#### [Task to carry out]
Write out, word for word, only the lines from the one containing "red egg [494,440,556,486]" through the final line of the data.

Object state change records
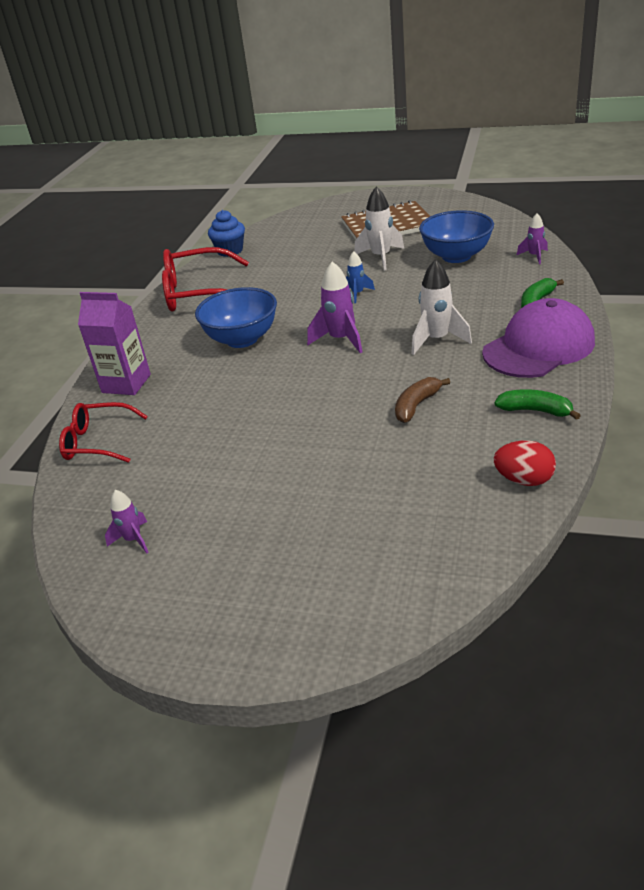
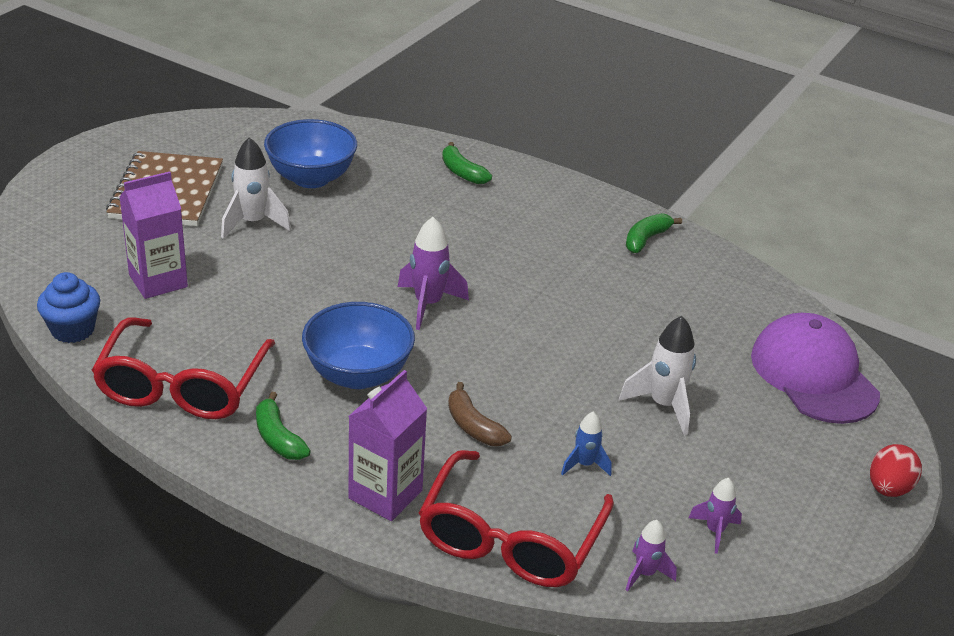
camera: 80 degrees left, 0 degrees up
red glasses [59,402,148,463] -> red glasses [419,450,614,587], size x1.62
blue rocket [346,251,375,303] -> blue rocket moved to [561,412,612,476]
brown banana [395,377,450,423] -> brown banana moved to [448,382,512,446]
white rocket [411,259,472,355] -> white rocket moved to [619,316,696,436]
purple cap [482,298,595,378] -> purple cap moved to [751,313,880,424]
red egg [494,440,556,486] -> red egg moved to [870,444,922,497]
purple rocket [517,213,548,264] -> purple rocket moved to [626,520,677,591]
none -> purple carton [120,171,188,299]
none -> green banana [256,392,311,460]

#### [Written response]
red egg [494,440,556,486] -> red egg moved to [870,444,922,497]
purple rocket [517,213,548,264] -> purple rocket moved to [626,520,677,591]
none -> purple carton [120,171,188,299]
none -> green banana [256,392,311,460]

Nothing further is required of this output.